# [GIVEN INFORMATION]
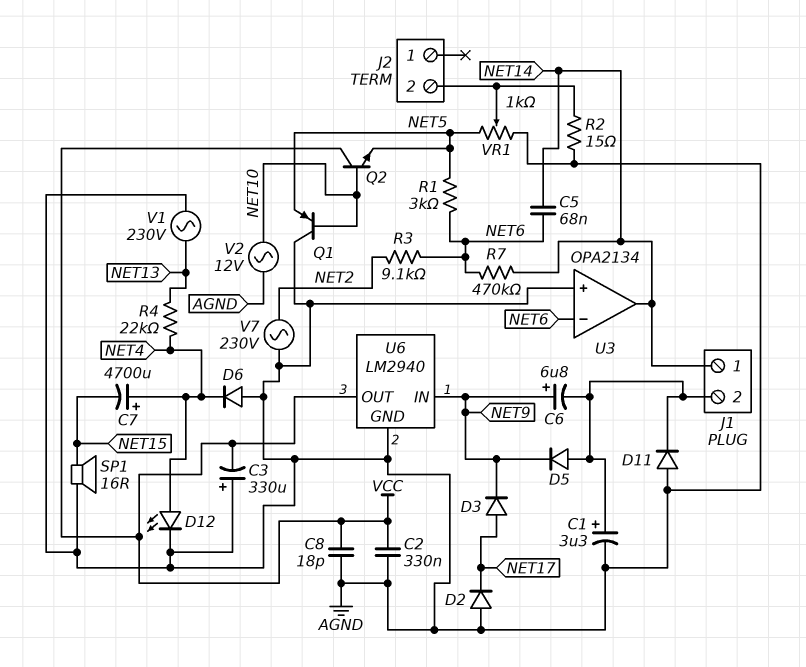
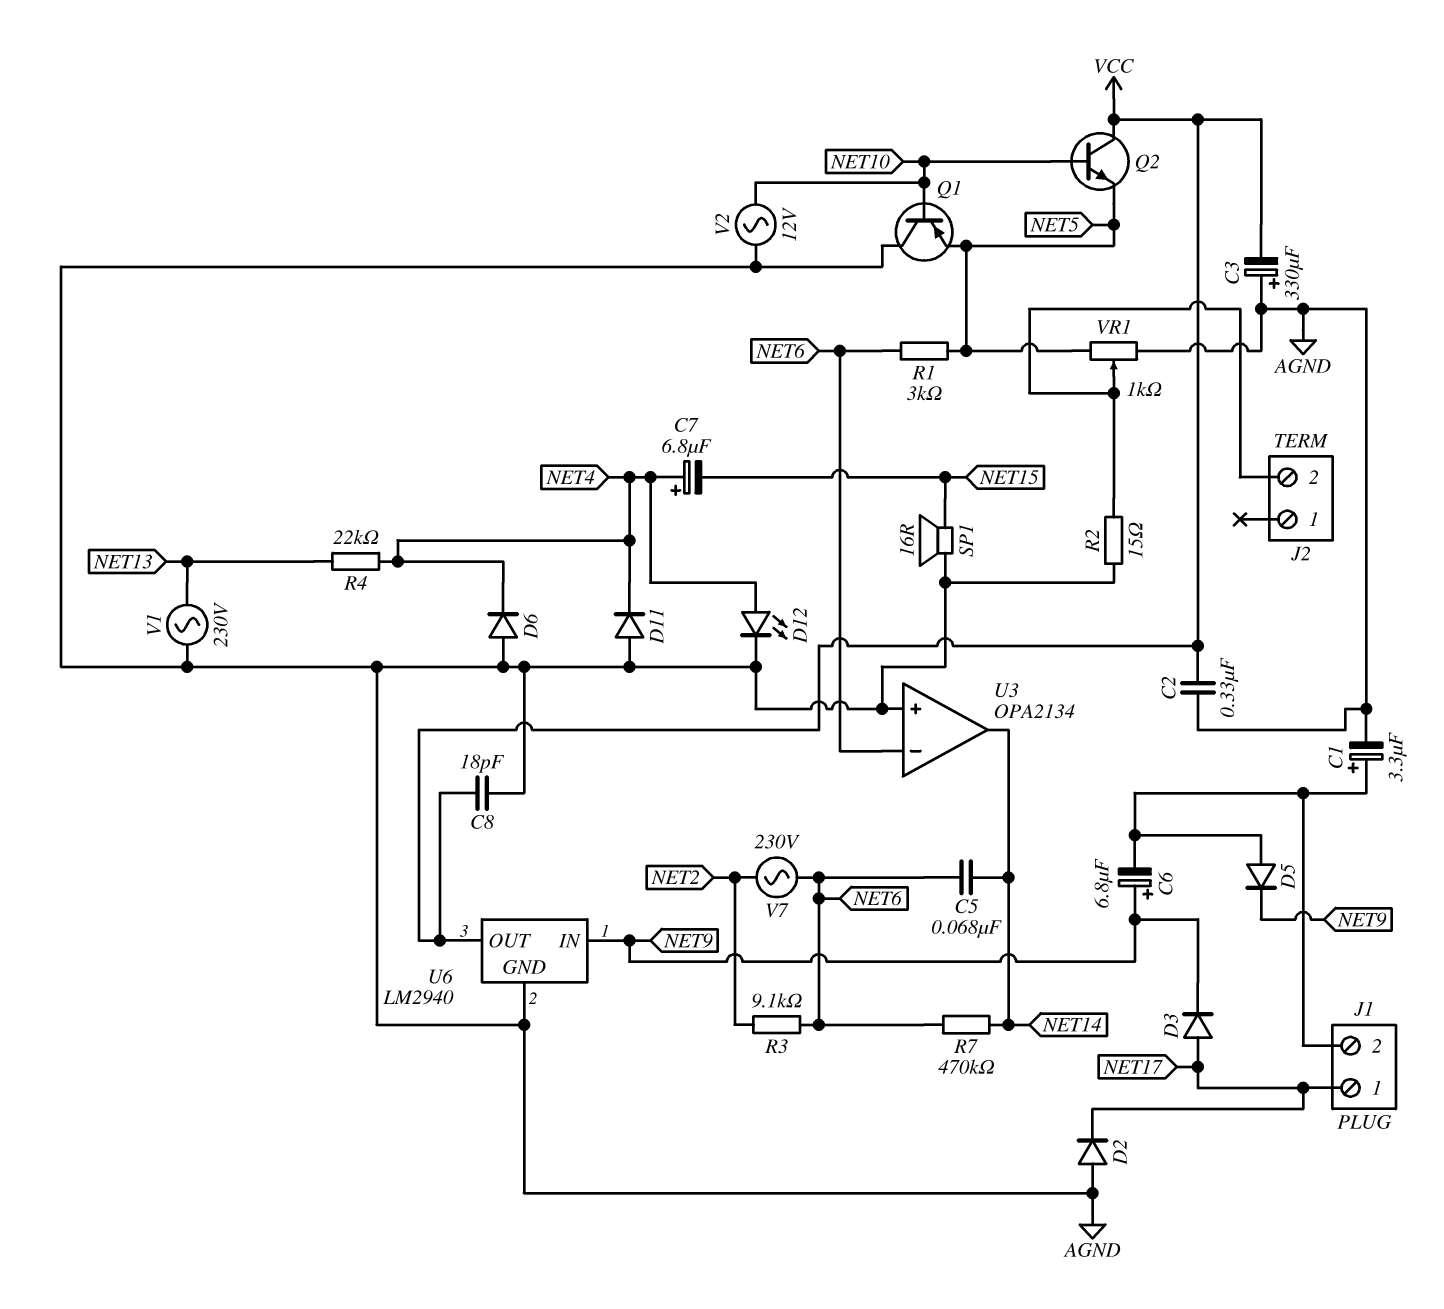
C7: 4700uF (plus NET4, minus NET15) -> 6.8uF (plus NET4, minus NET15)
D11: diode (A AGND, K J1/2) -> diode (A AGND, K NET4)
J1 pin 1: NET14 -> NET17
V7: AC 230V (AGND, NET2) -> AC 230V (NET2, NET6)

---

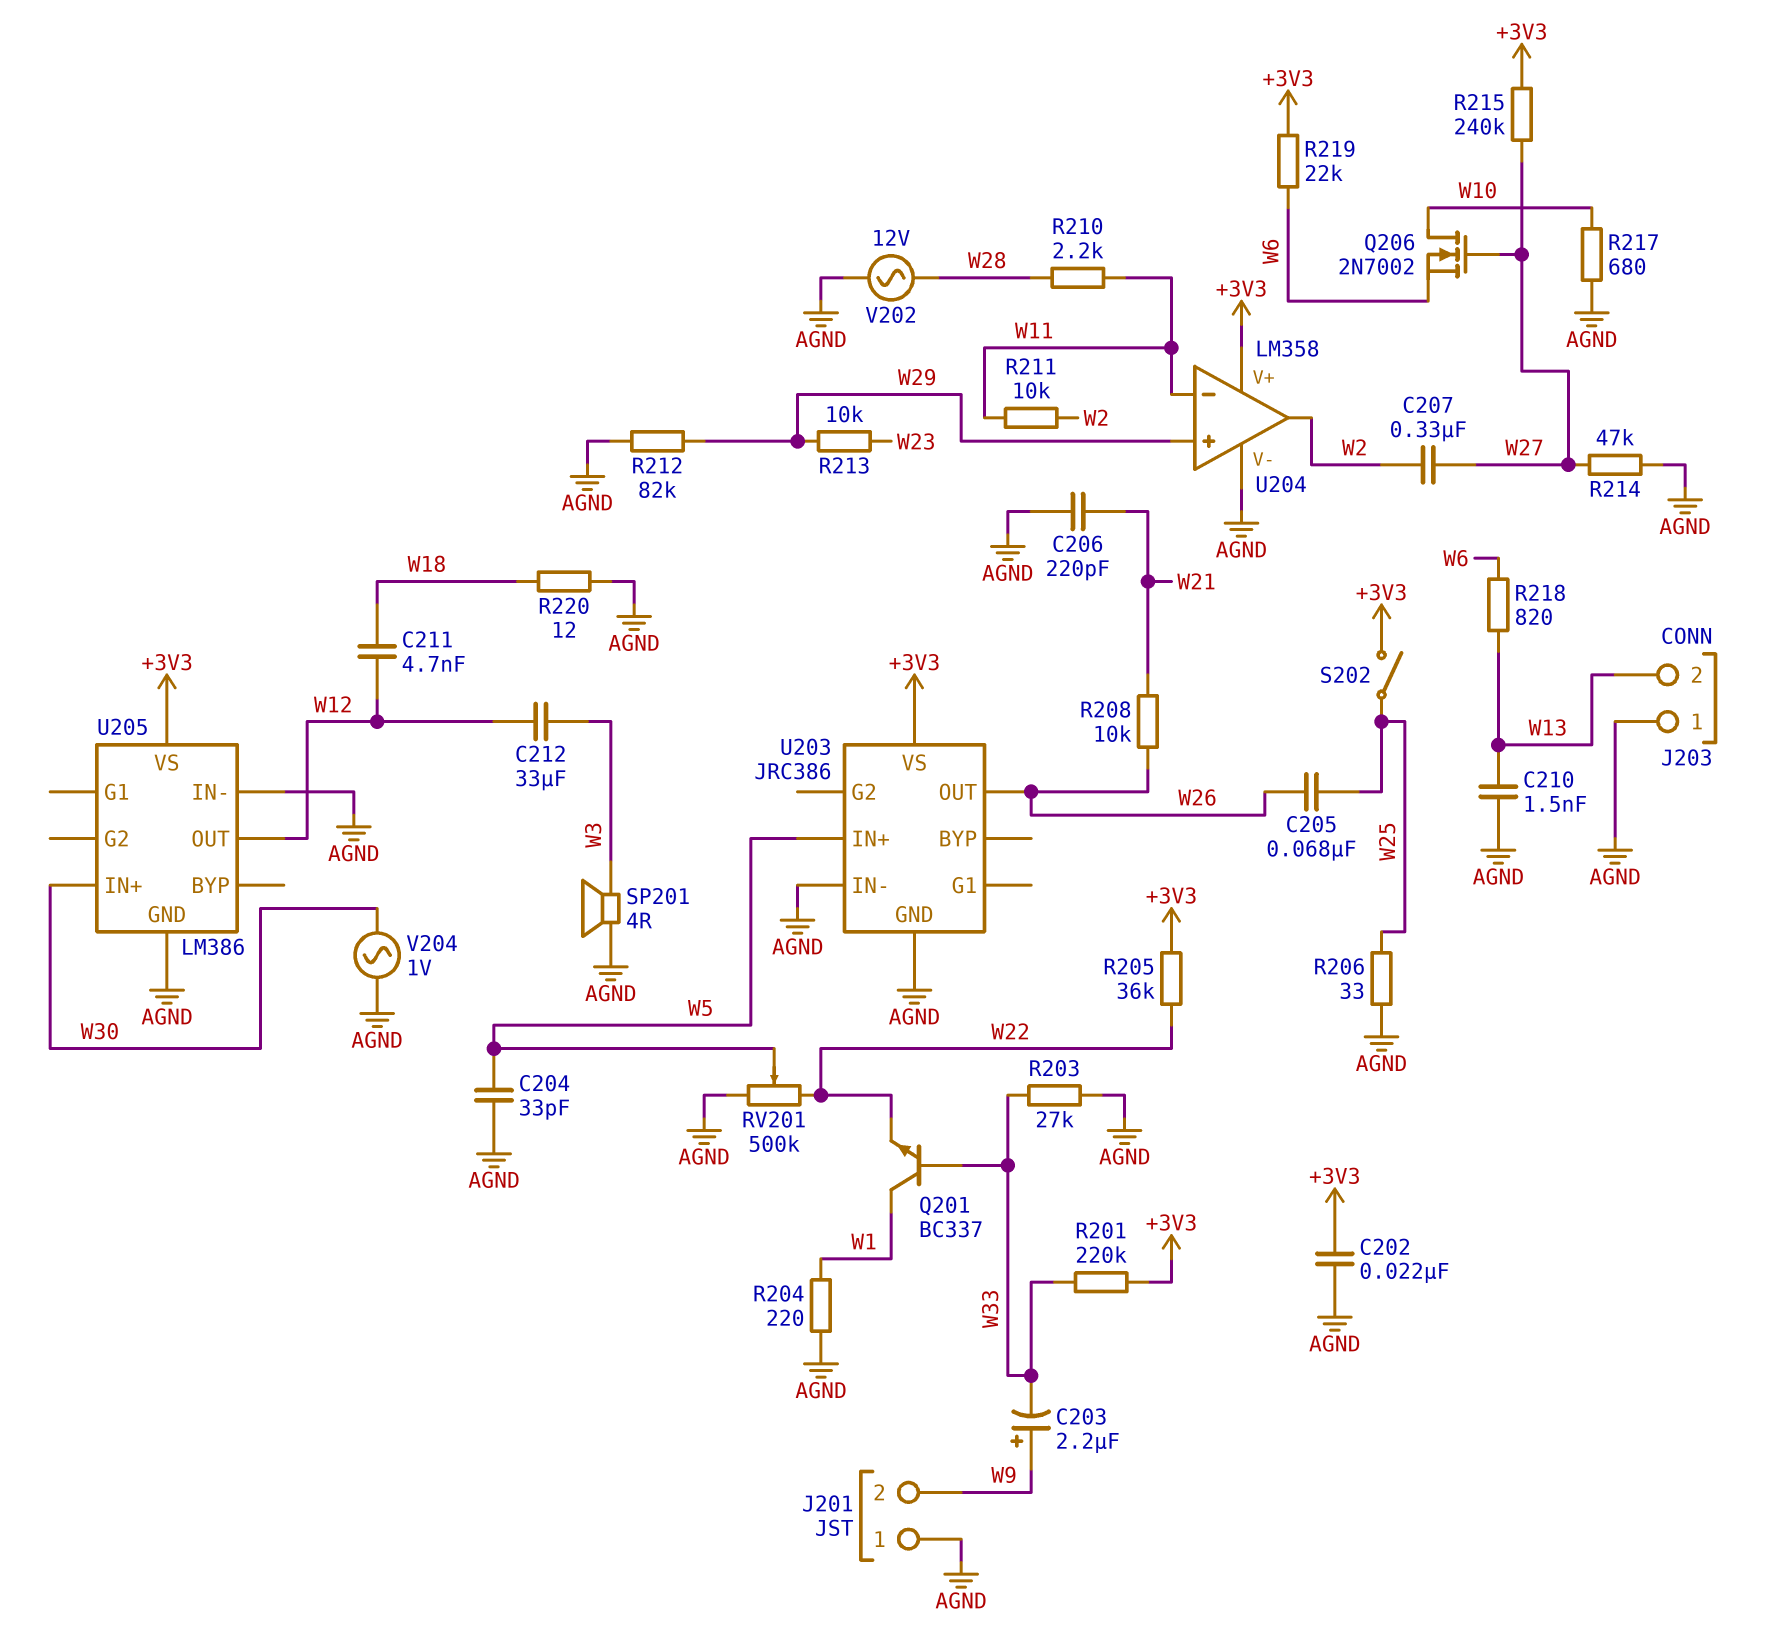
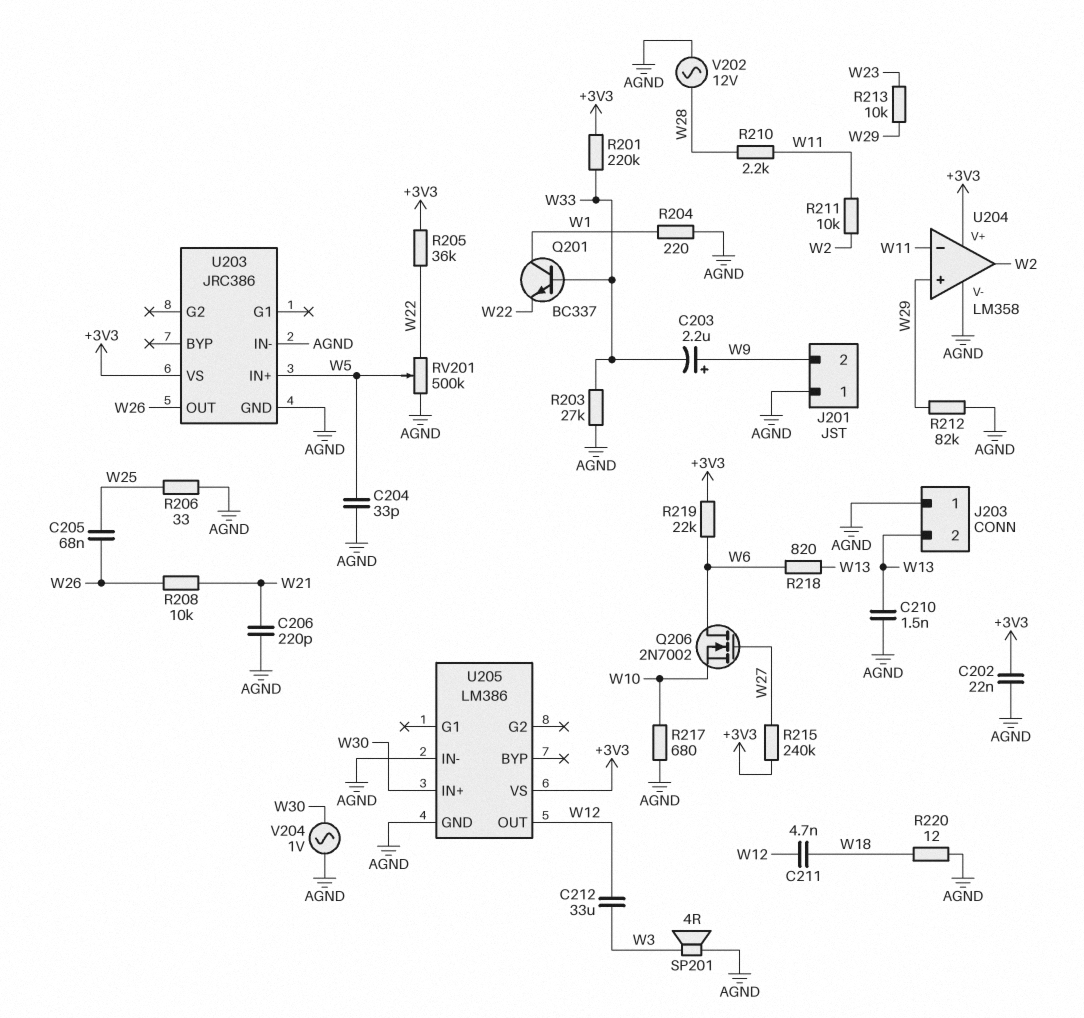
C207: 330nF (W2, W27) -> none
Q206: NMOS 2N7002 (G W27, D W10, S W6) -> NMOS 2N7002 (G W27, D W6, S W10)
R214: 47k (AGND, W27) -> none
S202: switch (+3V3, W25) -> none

# [EXERCISE GOAL]
Look above for the line with "C7: 4700uF (plus" and the line with "V7: AC 230V". Retype those two lines and every line between them exactly, adding nothing.

# [ANSWER SPACE]
C7: 4700uF (plus NET4, minus NET15) -> 6.8uF (plus NET4, minus NET15)
D11: diode (A AGND, K J1/2) -> diode (A AGND, K NET4)
J1 pin 1: NET14 -> NET17
V7: AC 230V (AGND, NET2) -> AC 230V (NET2, NET6)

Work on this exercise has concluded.